> [Exercise goal]: Copy out, from the entries below, each line that holds the string "DRIVER".
──────
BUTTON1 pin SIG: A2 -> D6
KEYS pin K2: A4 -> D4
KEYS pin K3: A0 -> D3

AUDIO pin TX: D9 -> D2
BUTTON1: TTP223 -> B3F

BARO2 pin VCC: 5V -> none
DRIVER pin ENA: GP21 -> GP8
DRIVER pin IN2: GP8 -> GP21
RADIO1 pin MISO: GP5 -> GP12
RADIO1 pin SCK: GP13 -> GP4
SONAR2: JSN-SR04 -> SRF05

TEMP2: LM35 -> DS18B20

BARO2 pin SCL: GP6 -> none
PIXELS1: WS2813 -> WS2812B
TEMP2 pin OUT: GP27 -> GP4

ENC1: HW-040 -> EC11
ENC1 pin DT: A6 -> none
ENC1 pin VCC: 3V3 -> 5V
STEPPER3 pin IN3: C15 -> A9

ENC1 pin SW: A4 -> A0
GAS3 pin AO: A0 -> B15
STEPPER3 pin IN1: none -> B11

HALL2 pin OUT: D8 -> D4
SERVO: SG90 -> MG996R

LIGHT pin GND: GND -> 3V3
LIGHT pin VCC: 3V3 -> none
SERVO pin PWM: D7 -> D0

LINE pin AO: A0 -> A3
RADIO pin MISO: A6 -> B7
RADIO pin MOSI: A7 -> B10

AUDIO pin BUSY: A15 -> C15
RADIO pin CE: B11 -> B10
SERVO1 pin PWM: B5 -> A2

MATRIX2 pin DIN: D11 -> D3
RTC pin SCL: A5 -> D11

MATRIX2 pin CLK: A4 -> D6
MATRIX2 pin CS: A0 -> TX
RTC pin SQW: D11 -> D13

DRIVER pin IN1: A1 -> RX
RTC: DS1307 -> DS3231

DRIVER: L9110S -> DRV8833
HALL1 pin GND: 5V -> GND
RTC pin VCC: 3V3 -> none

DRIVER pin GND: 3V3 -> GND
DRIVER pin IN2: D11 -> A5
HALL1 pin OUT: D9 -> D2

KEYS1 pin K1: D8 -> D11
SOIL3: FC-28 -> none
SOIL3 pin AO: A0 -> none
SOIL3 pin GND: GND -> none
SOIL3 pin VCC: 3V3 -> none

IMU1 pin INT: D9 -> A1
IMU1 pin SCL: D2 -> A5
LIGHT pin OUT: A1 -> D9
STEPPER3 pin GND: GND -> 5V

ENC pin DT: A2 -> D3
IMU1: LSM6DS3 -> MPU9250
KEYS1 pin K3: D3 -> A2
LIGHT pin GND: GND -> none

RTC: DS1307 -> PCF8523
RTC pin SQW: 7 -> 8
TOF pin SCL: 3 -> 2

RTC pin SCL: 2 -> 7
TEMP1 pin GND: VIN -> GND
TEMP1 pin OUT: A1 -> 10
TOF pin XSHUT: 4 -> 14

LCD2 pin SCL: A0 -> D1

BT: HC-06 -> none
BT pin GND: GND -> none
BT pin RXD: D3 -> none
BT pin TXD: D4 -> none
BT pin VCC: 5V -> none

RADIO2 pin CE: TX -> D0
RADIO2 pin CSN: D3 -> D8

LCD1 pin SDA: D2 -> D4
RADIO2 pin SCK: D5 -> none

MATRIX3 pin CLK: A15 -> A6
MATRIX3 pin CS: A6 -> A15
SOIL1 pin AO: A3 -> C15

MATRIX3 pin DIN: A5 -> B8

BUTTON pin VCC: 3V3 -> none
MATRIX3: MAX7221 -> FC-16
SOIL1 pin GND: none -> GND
──────
> [Answer space]:
DRIVER pin ENA: GP21 -> GP8
DRIVER pin IN2: GP8 -> GP21
DRIVER pin IN1: A1 -> RX
DRIVER: L9110S -> DRV8833
DRIVER pin GND: 3V3 -> GND
DRIVER pin IN2: D11 -> A5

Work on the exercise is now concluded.